**What needs to be done:** Retype only the lines from the top of the records to the line with "camera: 165 degrees right, 5 degrees down", including that line but none of the pictures.

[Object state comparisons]
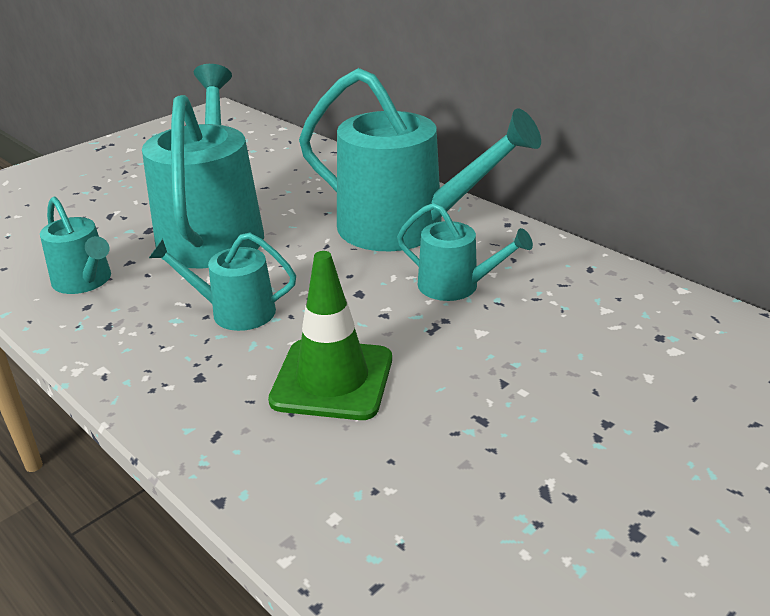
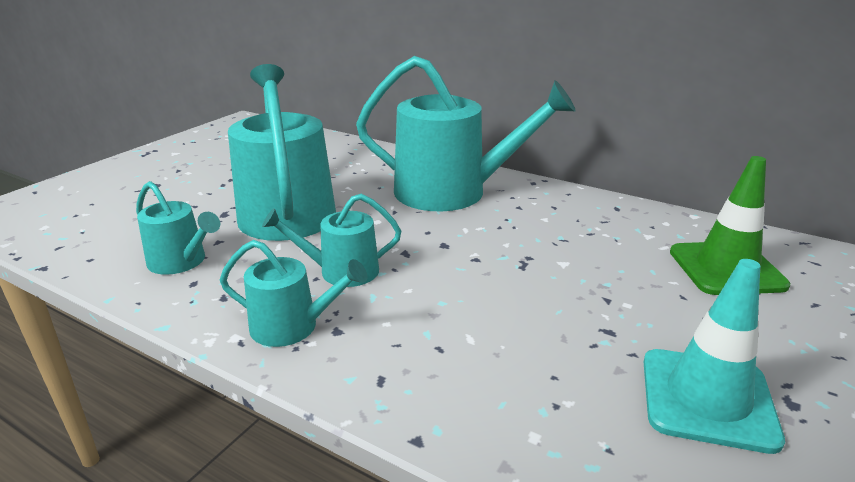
camera: 15 degrees left, 5 degrees down
green traffic cone [268,251,392,420] -> green traffic cone moved to [670,156,790,295]
turquoise watering can [397,203,533,301] -> turquoise watering can moved to [220,240,367,347]
none -> turquoise traffic cone [644,259,785,454]

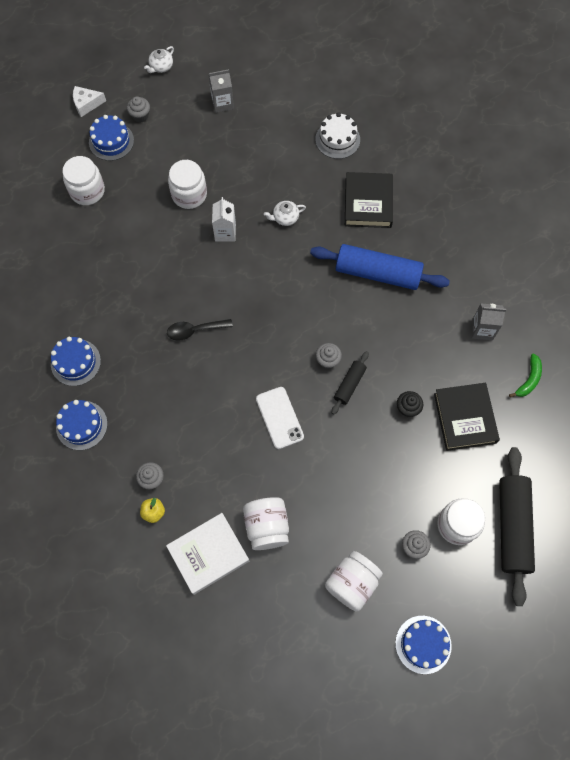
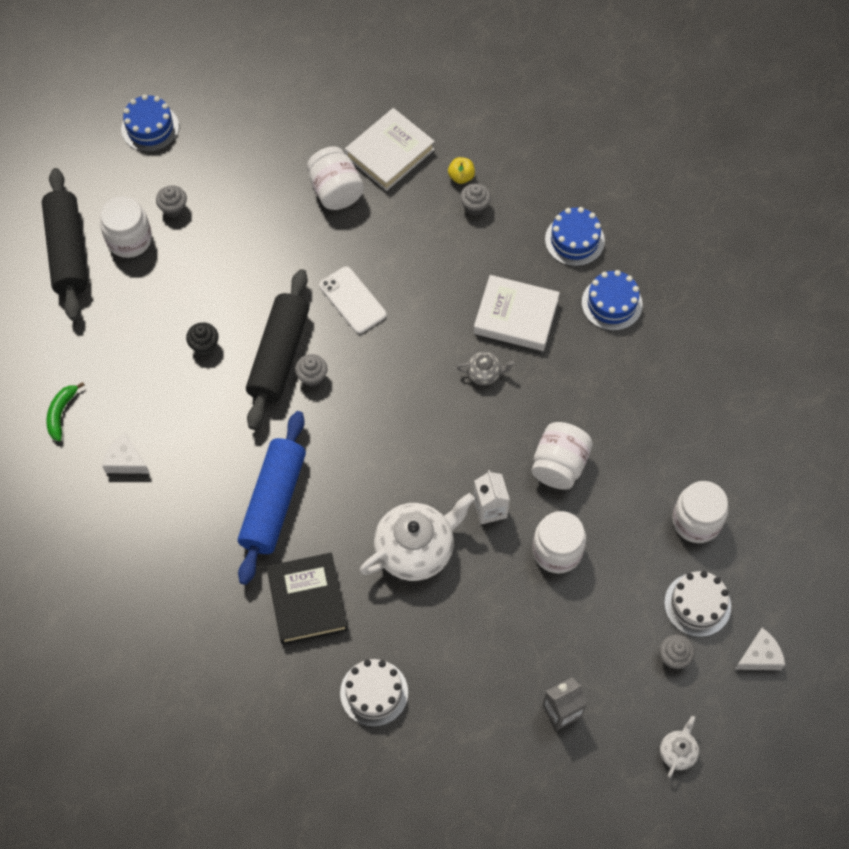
camera: 165 degrees right, 5 degrees down
blue cake [89,115,134,161] -> white cake [664,571,731,637]
black spoon [167,319,233,341] -> grey teapot [457,352,516,385]
white teapot [264,201,306,226] -> white teapot [360,493,475,581], size x2.15
blue rolling pin [310,244,450,290] -> blue rolling pin turned 75 degrees counterclockwise [238,411,306,585]
white jar [325,551,383,611] -> white jar moved to [532,422,593,490]
black rolling pin [332,351,369,414] -> black rolling pin [246,269,309,430], size x1.98
black book [434,383,500,451] -> none
grey carton [472,303,506,340] -> white cheese [102,433,150,474]
none -> white book [474,275,560,351]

**Expected answer:**
camera: 15 degrees left, 5 degrees down
green traffic cone [268,251,392,420] -> green traffic cone moved to [670,156,790,295]
turquoise watering can [397,203,533,301] -> turquoise watering can moved to [220,240,367,347]
none -> turquoise traffic cone [644,259,785,454]

camera: 165 degrees right, 5 degrees down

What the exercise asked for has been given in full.